**What to do:** Whenever a line in the entries below contains the string "cyan", copy that line.

**Records for processing:**
········

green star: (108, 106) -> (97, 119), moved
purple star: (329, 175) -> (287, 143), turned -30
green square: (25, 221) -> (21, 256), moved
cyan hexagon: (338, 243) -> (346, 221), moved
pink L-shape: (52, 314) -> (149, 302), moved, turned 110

········

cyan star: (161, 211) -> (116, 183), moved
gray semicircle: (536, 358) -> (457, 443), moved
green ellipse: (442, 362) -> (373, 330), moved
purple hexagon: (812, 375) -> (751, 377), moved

········

**Output of the exercise:**
cyan hexagon: (338, 243) -> (346, 221), moved
cyan star: (161, 211) -> (116, 183), moved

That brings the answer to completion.